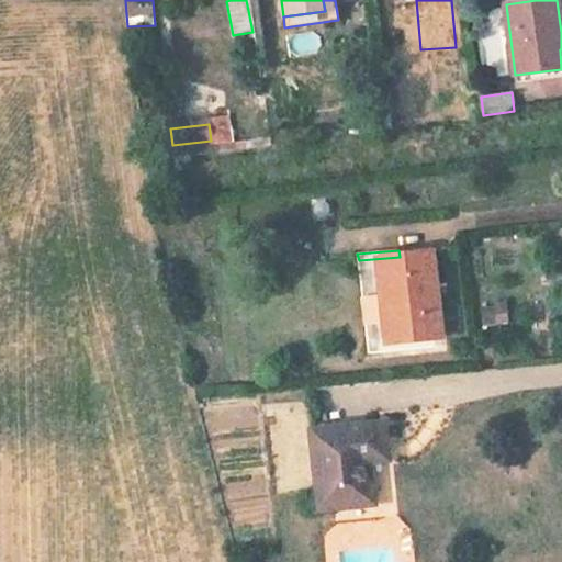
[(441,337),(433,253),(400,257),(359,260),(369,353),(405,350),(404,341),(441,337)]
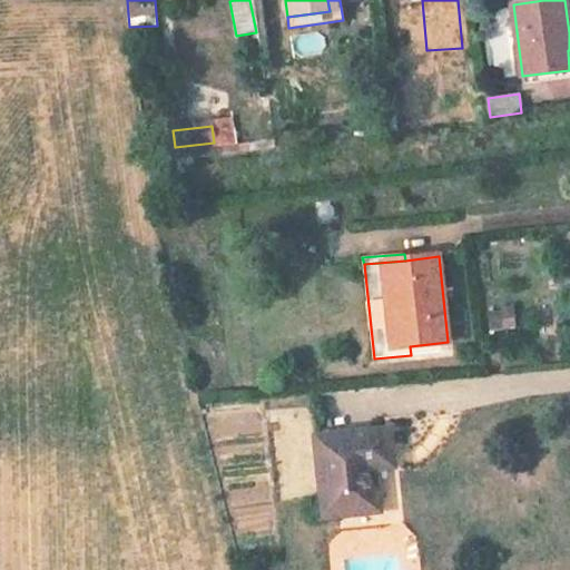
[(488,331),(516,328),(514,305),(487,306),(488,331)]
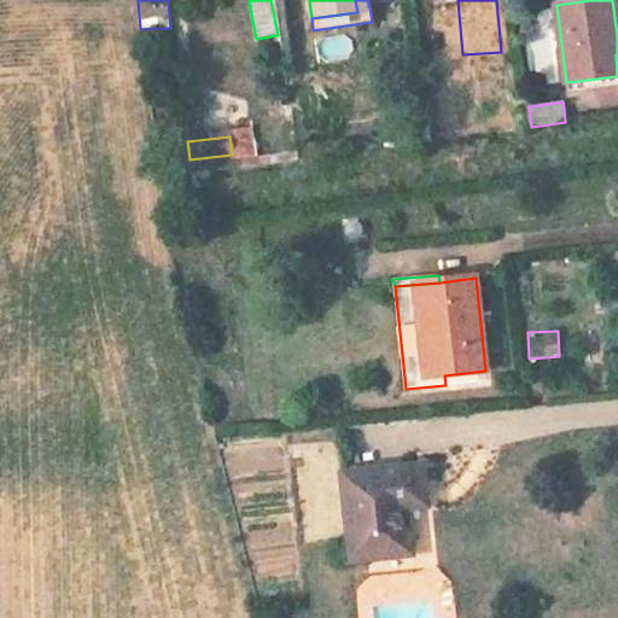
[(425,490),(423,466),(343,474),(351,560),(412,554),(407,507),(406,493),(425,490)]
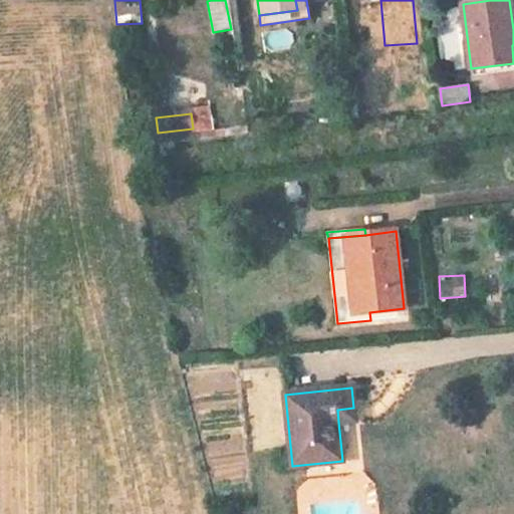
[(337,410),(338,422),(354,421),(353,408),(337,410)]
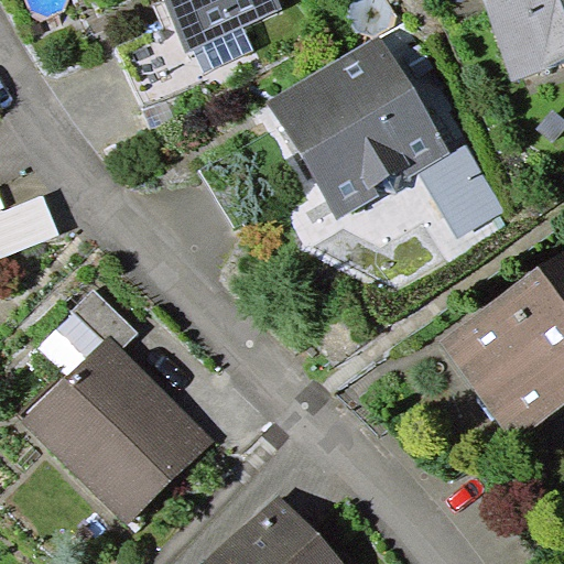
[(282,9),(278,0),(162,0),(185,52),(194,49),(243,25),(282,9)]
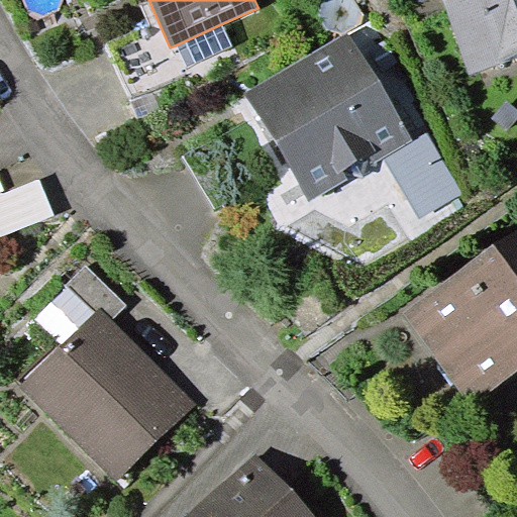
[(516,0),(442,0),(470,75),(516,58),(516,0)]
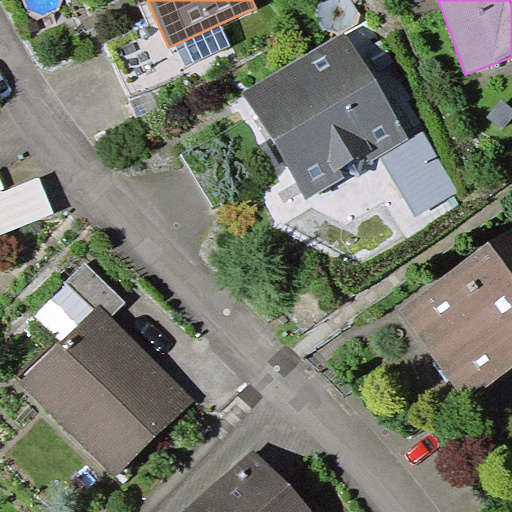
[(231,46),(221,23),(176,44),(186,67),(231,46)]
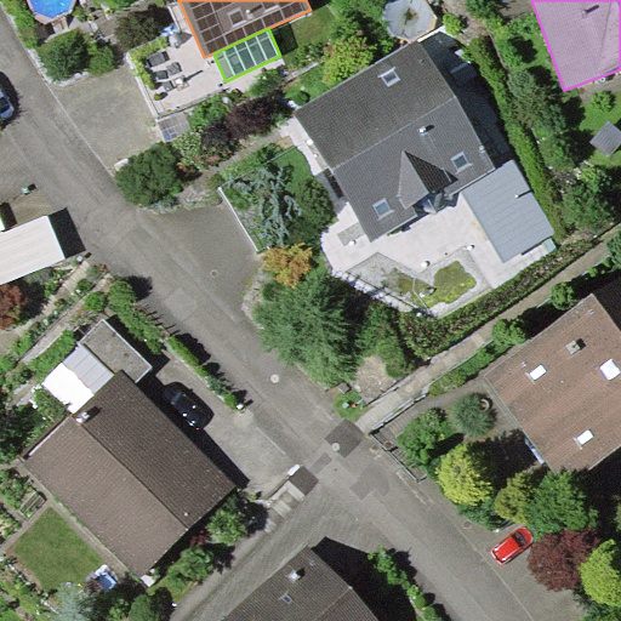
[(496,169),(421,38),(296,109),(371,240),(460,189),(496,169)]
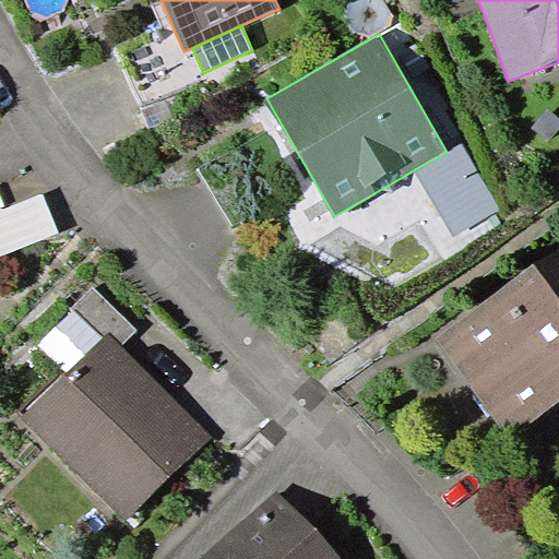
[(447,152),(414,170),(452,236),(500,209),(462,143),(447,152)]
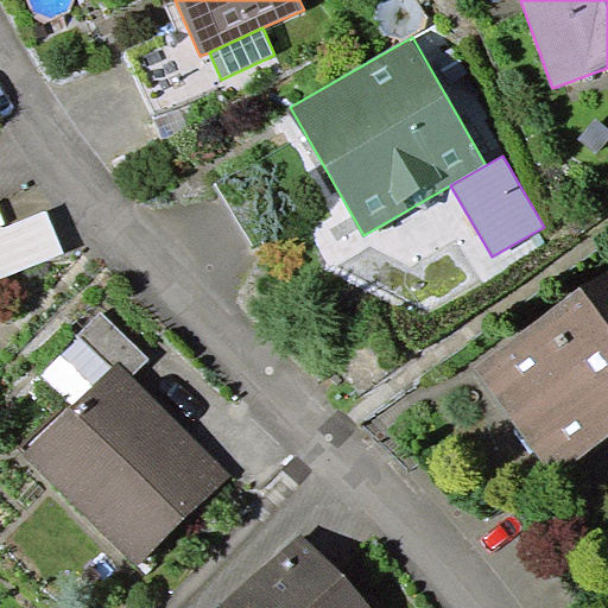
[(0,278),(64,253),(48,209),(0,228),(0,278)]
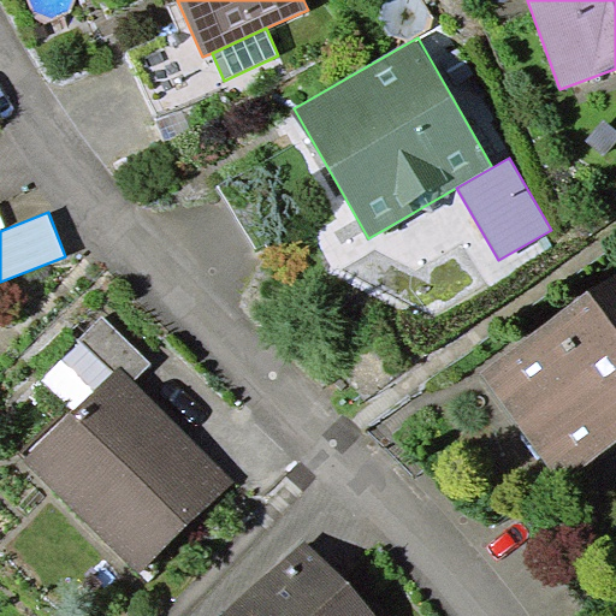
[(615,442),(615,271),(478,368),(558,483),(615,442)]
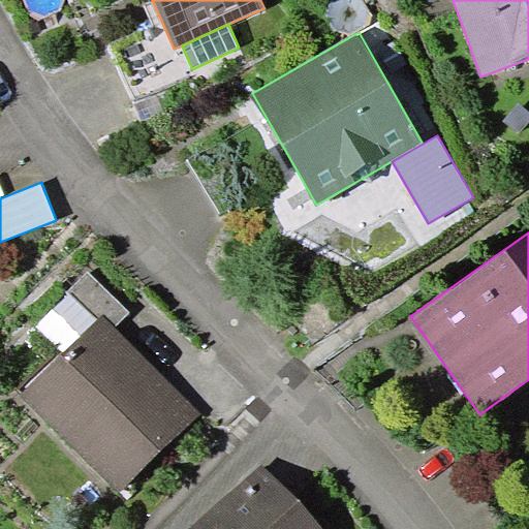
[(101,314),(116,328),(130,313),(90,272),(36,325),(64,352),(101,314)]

------------------------------------------------------------

▶ What is being asked
Using the records above, extract exactly and only the lines from the one with "[(282,9),(278,0),(162,0),(185,52),(194,49),(243,25),(282,9)]" through the final line, inclusive, leaving out pictures.

▶ Answer to this problem
[(282,9),(278,0),(162,0),(185,52),(194,49),(243,25),(282,9)]
[(516,0),(442,0),(470,75),(516,58),(516,0)]
[(231,46),(221,23),(176,44),(186,67),(231,46)]
[(496,169),(421,38),(296,109),(371,240),(460,189),(496,169)]
[(447,152),(414,170),(452,236),(500,209),(462,143),(447,152)]
[(0,278),(64,253),(48,209),(0,228),(0,278)]
[(615,442),(615,271),(478,368),(558,483),(615,442)]
[(101,314),(116,328),(130,313),(90,272),(36,325),(64,352),(101,314)]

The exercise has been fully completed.